Information shown:
[Start of section]
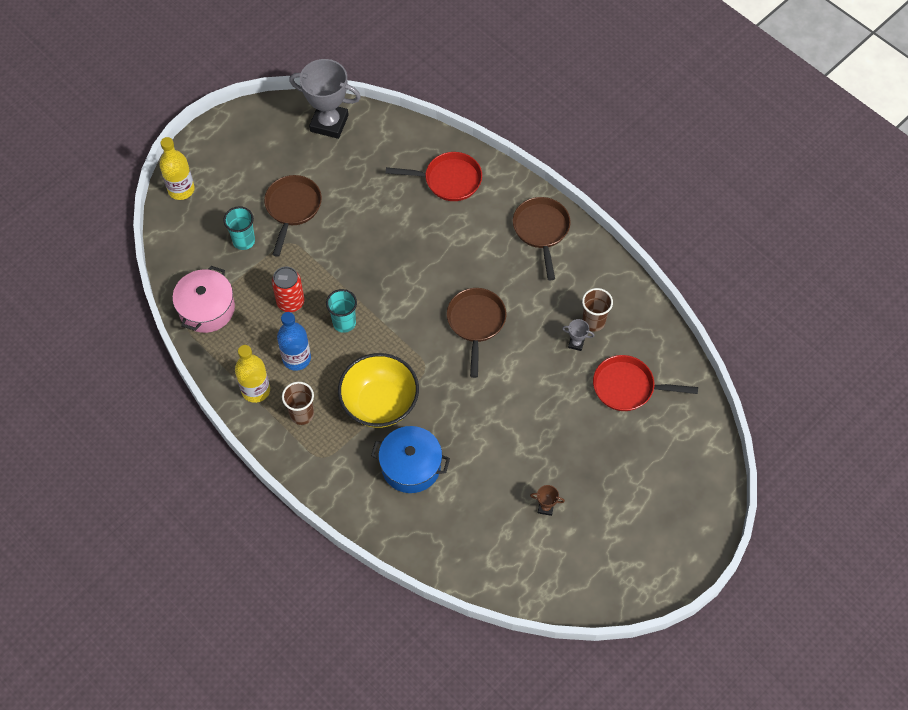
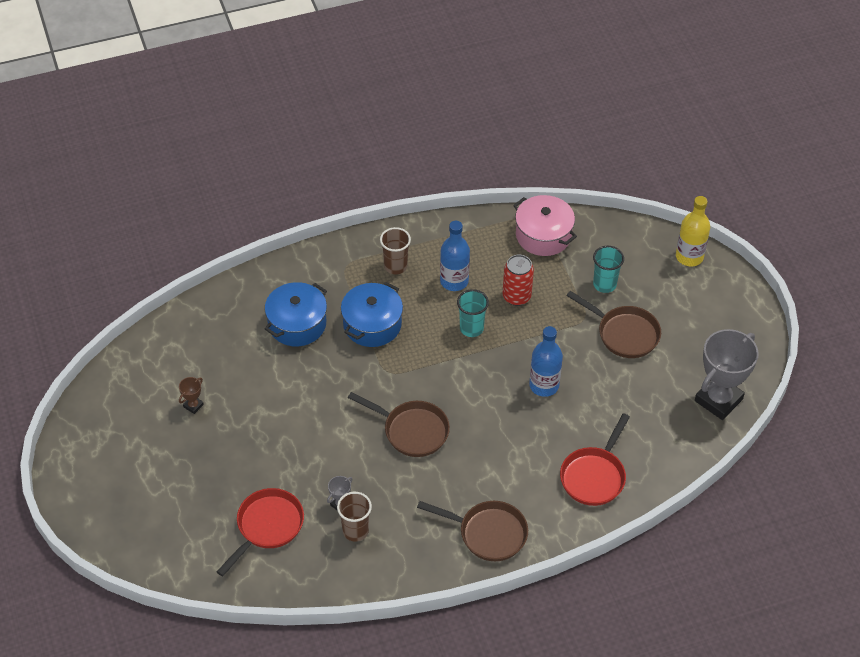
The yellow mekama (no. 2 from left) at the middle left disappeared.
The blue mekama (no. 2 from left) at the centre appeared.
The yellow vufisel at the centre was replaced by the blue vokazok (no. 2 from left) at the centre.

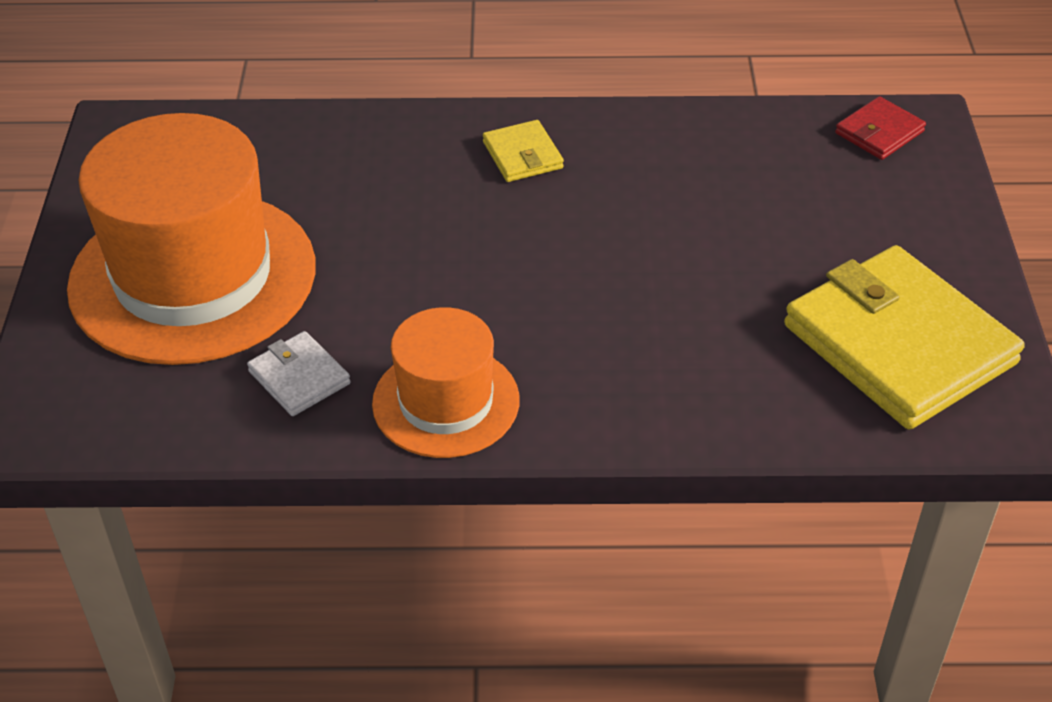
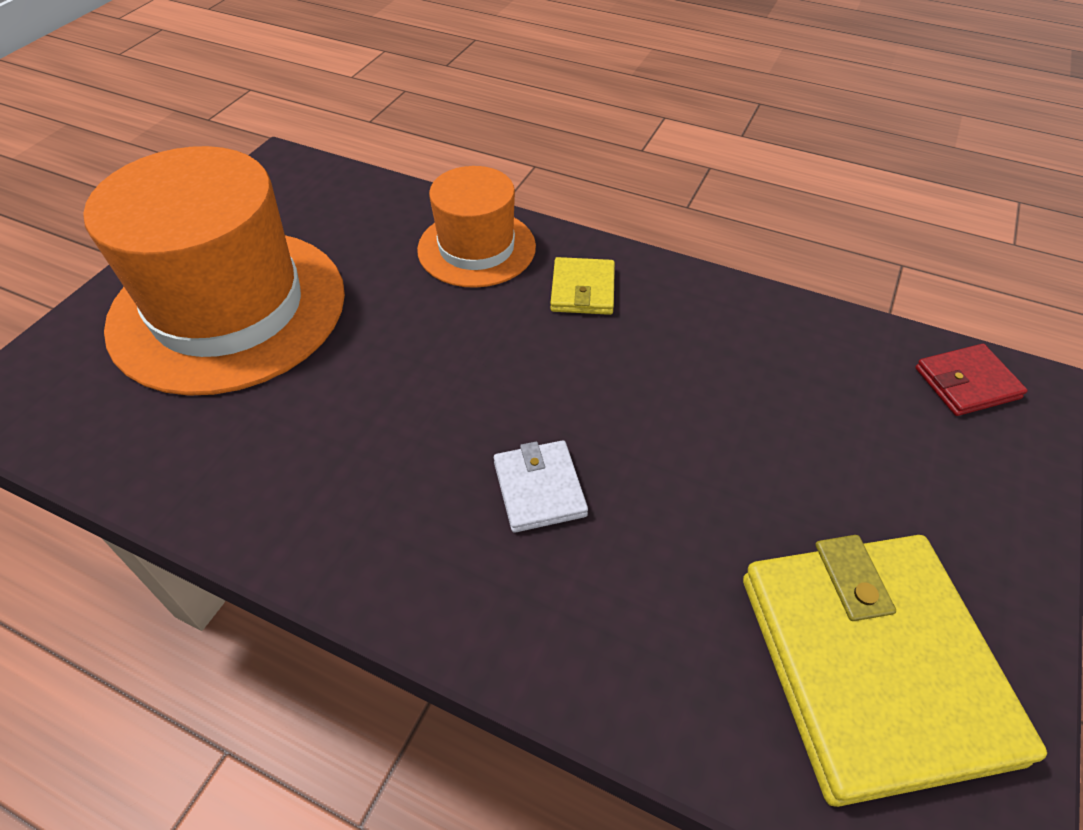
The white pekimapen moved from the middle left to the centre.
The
[End of section]
[Start of section]
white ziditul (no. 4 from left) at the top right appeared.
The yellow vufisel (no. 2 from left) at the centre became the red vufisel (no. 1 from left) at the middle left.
[End of section]
Work order: For the material above, state the number of lines that include the word "mekama". Leave out everything else.

Finished task: 2